Write out the entries below exactly, but only from the line containing "pink circle: (81, 96) -> (92, 149), moved" through the line containing "gray pentagon: (270, 788) -> (56, 542), moved", and without the pictures.

**The data**
%%
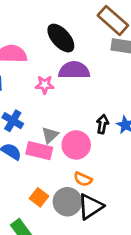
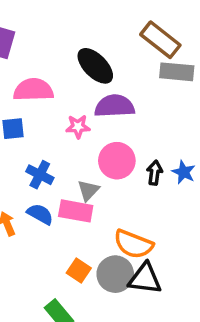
pink circle: (76, 145) -> (117, 161), moved
orange semicircle: (83, 179) -> (133, 244), size x1.6
black triangle: (90, 207) -> (145, 279), turned 44

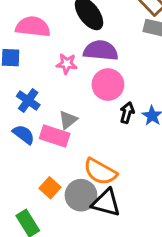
pink circle: (117, 161) -> (108, 85), moved

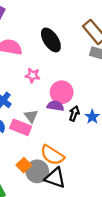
purple semicircle: (101, 51) -> (55, 106), moved, size x0.7
gray triangle: (68, 120) -> (31, 116), turned -32
orange square: (50, 188) -> (24, 165), moved

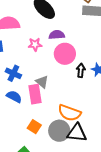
purple semicircle: (55, 106) -> (57, 35), moved
pink rectangle: (21, 127) -> (35, 94), turned 72
orange square: (24, 165) -> (34, 127), moved

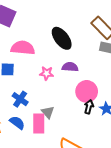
pink circle: (65, 54) -> (87, 91), moved

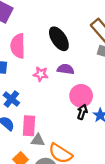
pink semicircle: (23, 48) -> (18, 46), turned -100
gray triangle: (48, 112) -> (38, 140), moved, turned -48

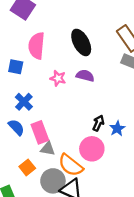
pink circle: (81, 96) -> (92, 149), moved
pink rectangle: (29, 126) -> (40, 132), turned -30

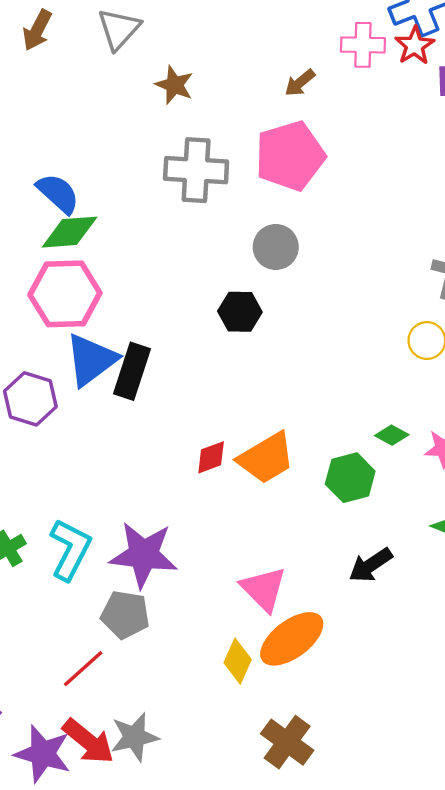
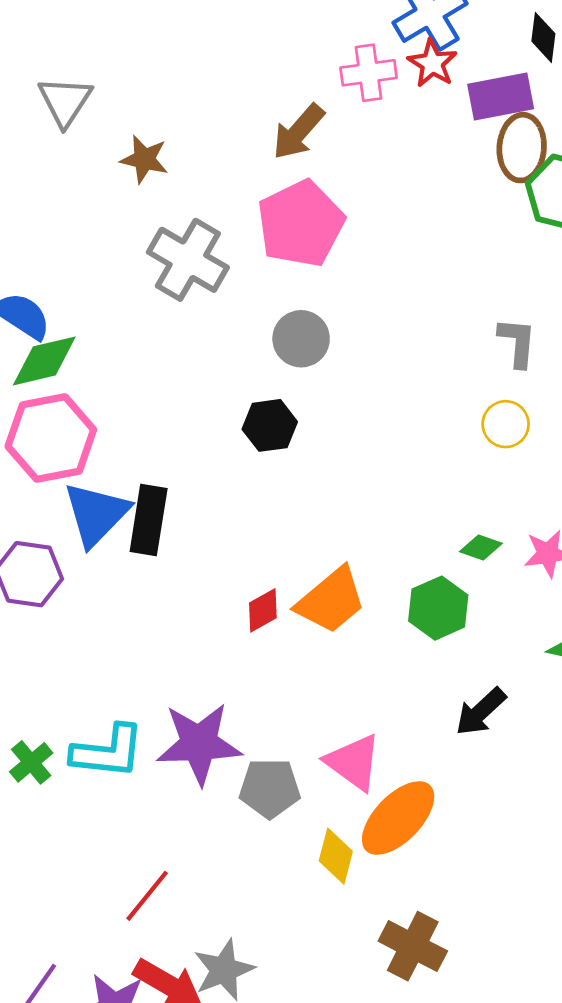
brown arrow: (300, 83) -> (298, 132), size x1.5
gray cross: (196, 170) -> (188, 260), turned 36
cyan L-shape: (70, 549) -> (108, 752), turned 78
gray pentagon: (125, 615) -> (270, 788), moved

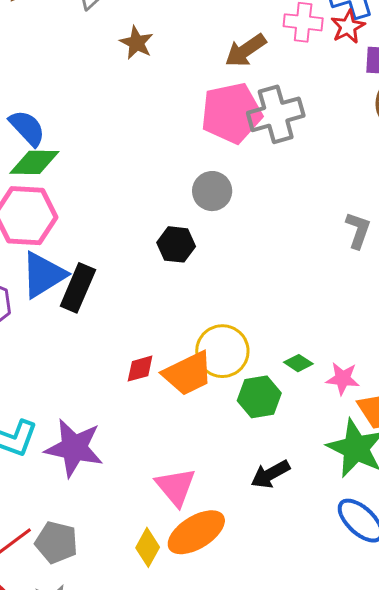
gray cross: (188, 260) -> (276, 114), moved, turned 30
yellow circle: (506, 424) -> (222, 351), moved, size x1.6
gray pentagon: (270, 788) -> (56, 542), moved

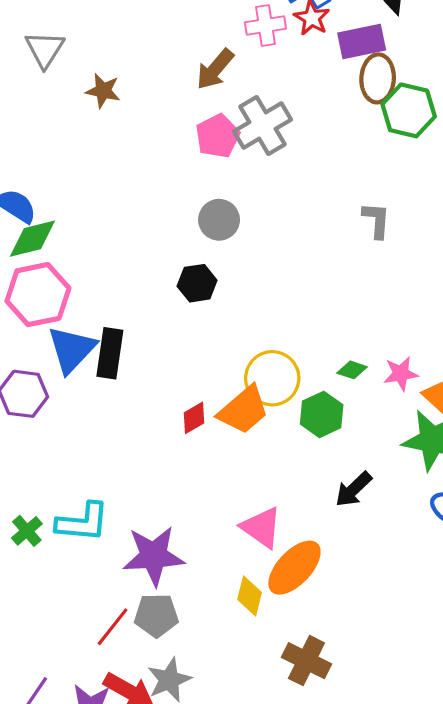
pink pentagon: (231, 113) -> (218, 136), size x0.7
purple star: (74, 448) -> (154, 556), moved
%%
**Your response**
pink circle: (81, 96) -> (92, 149), moved
pink rectangle: (29, 126) -> (40, 132), turned -30

brown arrow: (300, 83) -> (298, 132), size x1.5
gray cross: (196, 170) -> (188, 260), turned 36
cyan L-shape: (70, 549) -> (108, 752), turned 78
gray pentagon: (125, 615) -> (270, 788), moved

gray cross: (188, 260) -> (276, 114), moved, turned 30
yellow circle: (506, 424) -> (222, 351), moved, size x1.6
gray pentagon: (270, 788) -> (56, 542), moved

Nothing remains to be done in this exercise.